▶ _What to work on_: Return every line of the entries below that contains the string "kern". Case counts.

--- START OF Material to process ---

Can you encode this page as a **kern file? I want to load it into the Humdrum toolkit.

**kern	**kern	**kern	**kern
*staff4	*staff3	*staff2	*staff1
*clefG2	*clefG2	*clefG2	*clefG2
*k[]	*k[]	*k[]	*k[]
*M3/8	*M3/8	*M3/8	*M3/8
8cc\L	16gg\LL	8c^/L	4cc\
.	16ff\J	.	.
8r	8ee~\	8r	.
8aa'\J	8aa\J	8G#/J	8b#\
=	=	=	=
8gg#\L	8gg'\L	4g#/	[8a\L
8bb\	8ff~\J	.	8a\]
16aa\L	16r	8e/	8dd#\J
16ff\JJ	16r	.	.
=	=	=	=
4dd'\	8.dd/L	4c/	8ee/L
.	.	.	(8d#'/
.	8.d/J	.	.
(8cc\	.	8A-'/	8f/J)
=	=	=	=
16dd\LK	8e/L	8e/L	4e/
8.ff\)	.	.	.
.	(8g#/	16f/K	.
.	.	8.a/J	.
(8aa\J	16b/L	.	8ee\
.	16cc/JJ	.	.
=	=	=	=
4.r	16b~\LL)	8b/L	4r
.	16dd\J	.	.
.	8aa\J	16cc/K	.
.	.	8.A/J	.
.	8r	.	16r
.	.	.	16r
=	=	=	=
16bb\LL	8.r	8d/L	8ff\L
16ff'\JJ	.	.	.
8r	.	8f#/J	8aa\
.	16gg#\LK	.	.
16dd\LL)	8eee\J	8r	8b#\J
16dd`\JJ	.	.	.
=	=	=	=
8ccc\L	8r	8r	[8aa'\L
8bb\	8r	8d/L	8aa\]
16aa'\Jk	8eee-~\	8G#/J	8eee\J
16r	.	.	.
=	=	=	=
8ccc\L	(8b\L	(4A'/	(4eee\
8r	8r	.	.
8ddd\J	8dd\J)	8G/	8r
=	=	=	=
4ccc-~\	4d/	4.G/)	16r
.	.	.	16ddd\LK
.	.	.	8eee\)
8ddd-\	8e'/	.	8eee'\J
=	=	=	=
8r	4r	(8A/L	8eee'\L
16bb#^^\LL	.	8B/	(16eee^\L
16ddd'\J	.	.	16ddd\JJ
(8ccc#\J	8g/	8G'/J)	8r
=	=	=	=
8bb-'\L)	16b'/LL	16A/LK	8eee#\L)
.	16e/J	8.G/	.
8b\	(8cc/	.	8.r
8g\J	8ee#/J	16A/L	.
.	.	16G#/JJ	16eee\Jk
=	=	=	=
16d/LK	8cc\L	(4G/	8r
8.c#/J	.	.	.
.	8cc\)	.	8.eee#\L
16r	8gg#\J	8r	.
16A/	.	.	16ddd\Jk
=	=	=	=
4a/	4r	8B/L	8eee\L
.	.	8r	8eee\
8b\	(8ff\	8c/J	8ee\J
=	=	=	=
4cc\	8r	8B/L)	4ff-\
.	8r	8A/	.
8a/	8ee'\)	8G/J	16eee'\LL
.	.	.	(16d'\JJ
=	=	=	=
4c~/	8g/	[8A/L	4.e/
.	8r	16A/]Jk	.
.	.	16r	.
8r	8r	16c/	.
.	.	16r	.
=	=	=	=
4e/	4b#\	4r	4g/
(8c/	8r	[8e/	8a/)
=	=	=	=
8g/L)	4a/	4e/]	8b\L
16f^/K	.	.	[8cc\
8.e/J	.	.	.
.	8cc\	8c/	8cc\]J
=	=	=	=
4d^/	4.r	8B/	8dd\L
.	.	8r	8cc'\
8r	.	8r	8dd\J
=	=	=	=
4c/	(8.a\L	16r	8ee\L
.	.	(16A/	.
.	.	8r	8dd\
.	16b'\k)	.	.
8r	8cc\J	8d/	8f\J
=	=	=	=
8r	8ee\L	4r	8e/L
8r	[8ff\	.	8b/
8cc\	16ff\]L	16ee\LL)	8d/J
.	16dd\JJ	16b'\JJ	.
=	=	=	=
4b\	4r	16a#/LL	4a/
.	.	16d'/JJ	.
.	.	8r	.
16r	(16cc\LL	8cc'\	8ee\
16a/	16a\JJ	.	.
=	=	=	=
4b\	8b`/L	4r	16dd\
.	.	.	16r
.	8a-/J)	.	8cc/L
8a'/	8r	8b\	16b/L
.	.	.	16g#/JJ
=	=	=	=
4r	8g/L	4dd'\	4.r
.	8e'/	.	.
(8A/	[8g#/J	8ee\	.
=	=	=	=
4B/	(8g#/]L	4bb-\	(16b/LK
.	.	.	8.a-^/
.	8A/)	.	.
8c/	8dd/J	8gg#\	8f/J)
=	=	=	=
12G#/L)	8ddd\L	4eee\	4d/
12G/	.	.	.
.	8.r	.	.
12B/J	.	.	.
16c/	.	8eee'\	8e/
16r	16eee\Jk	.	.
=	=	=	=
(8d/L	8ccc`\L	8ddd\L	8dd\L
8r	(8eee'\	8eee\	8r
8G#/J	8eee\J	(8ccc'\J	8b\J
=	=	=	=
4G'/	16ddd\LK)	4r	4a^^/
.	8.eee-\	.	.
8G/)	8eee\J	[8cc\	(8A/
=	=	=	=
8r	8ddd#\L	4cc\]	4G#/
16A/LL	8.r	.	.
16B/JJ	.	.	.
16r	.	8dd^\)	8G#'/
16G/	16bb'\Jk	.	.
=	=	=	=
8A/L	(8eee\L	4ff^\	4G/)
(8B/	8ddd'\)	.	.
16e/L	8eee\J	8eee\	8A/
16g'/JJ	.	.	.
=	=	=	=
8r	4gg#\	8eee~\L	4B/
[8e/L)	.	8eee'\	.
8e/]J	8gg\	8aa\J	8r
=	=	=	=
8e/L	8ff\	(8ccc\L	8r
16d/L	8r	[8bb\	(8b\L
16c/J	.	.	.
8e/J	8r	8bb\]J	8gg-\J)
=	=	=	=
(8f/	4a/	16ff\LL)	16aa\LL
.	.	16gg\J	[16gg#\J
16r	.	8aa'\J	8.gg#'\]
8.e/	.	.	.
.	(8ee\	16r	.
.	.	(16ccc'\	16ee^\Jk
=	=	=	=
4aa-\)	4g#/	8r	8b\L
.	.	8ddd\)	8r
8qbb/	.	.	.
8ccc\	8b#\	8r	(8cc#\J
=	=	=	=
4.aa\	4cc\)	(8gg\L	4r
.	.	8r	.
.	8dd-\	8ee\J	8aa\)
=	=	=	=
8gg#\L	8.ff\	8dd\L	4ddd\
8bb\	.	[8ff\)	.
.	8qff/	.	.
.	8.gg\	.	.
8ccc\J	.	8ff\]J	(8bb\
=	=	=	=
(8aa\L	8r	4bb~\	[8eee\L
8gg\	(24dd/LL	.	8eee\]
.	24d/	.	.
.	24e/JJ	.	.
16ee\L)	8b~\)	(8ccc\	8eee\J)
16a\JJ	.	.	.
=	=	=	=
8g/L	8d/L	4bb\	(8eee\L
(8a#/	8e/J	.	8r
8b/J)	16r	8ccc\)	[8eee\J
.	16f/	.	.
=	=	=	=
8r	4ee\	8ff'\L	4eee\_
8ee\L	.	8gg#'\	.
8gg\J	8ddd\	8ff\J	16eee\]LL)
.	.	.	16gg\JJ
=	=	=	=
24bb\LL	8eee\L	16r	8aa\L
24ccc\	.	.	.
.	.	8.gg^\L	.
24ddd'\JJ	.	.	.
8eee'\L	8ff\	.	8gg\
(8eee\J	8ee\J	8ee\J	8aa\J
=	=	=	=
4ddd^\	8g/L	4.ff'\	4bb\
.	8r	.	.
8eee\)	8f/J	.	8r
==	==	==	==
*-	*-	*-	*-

--- END OF Material to process ---

▶ _Result_:
Can you encode this page as a **kern file? I want to load it into the Humdrum toolkit.
**kern	**kern	**kern	**kern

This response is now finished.